■ **Exercise material**:
* * *
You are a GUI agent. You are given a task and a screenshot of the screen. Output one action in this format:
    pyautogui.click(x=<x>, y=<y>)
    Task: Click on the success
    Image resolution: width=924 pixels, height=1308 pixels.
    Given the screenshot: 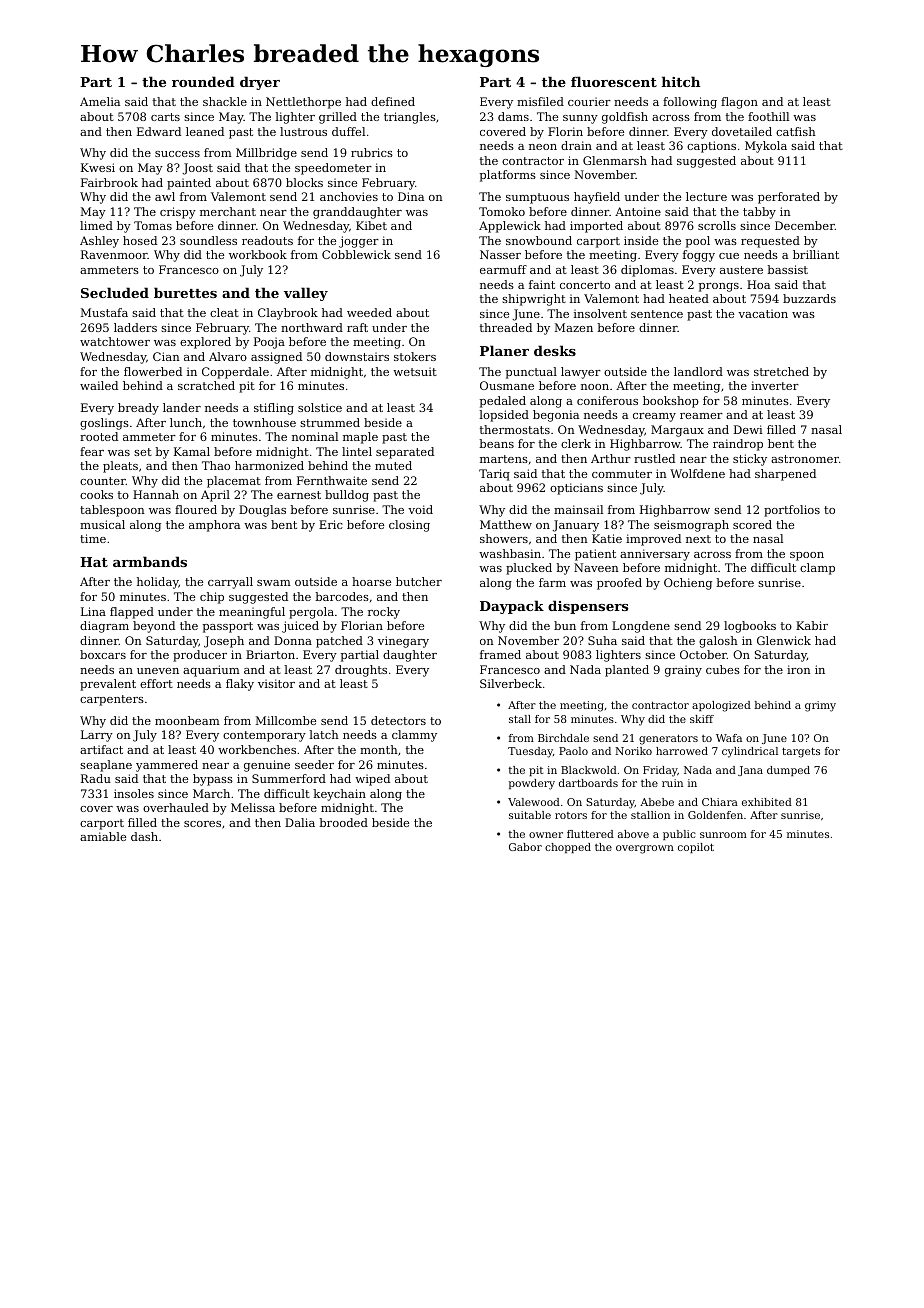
* * *
■ **Task brief**: Please write out the entries again, renaming every "screenshot" to "screen capture" and changing nothing else. Leave the pictures out of your answer.

■ **Reply to the task**:
You are a GUI agent. You are given a task and a screen capture of the screen. Output one action in this format:
    pyautogui.click(x=<x>, y=<y>)
    Task: Click on the success
    Image resolution: width=924 pixels, height=1308 pixels.
    Given the screen capture: 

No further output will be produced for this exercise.